--- RECORDS FOR PROCESSING Enclosed Below ---

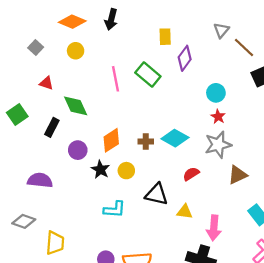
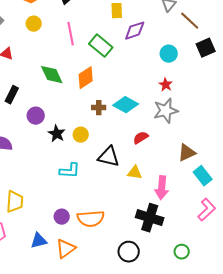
purple diamond: (185, 58) -> (135, 31), turned 35
pink line: (116, 79) -> (71, 34), moved
cyan circle: (216, 93) -> (169, 54), moved
green diamond: (76, 106) -> (52, 75), moved
orange diamond: (111, 140) -> (86, 78), moved
brown triangle: (238, 175) -> (187, 153), moved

--- End of Enclosed RECORDS FOR PROCESSING ---

## PROMPT
Write out the records above in full and exactly, with no pictures.

## ANSWER TO THIS EXERCISE
purple diamond: (185, 58) -> (135, 31), turned 35
pink line: (116, 79) -> (71, 34), moved
cyan circle: (216, 93) -> (169, 54), moved
green diamond: (76, 106) -> (52, 75), moved
orange diamond: (111, 140) -> (86, 78), moved
brown triangle: (238, 175) -> (187, 153), moved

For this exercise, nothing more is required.